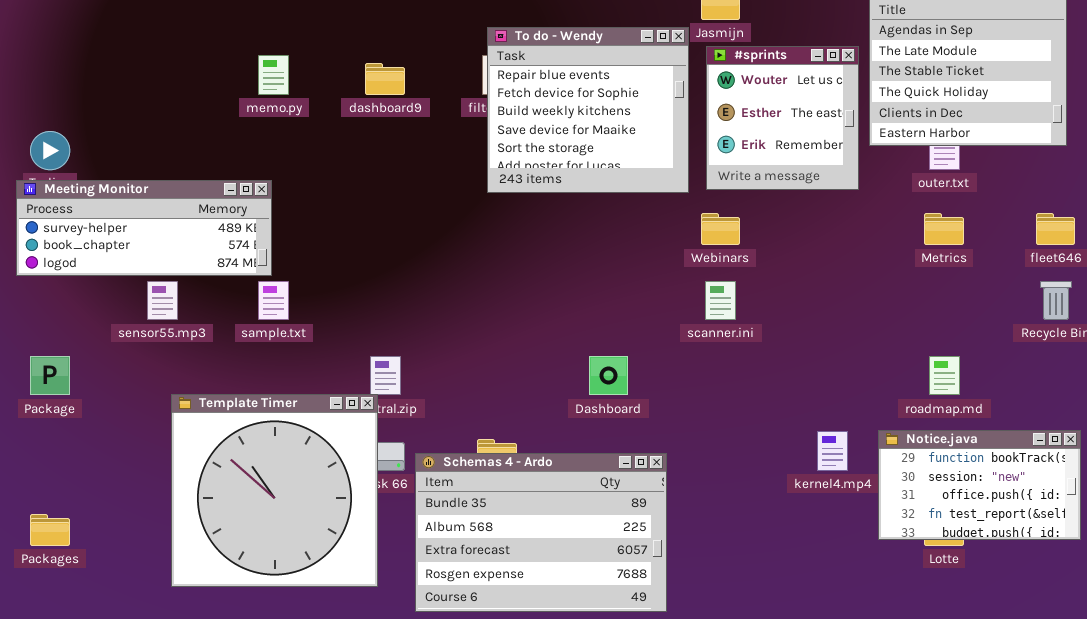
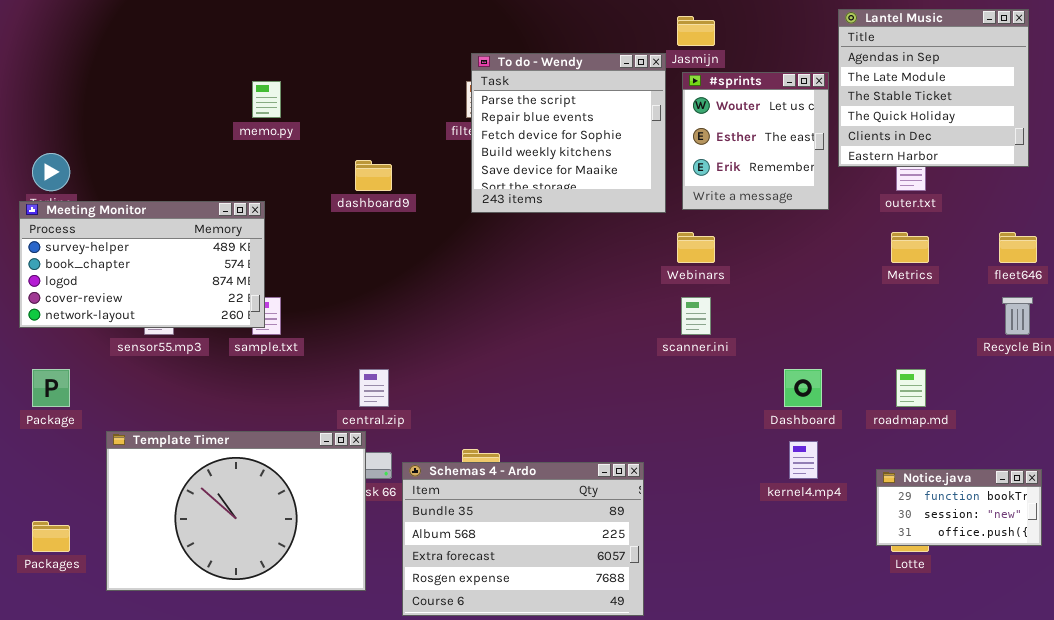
To do - Wendy: [487,27,689,193] -> [471,53,666,213], scrolled up 1 row
dashboard9: [365,63,405,95] -> [355,160,392,191], moved
Meeting Monitor: [16,180,272,276] -> [19,201,265,328], resized
Dashboard: [589,356,628,395] -> [784,369,822,407], moved
Template Timer: [171,394,378,587] -> [106,431,366,591], resized
Notice.java: [878,430,1081,540] -> [876,469,1042,546], resized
========================================================================
_WORK REQUIRED:_ Using the listing above, report each line that mentions the word "moved".

_RESPONSE BELOW:_
dashboard9: [365,63,405,95] -> [355,160,392,191], moved
Dashboard: [589,356,628,395] -> [784,369,822,407], moved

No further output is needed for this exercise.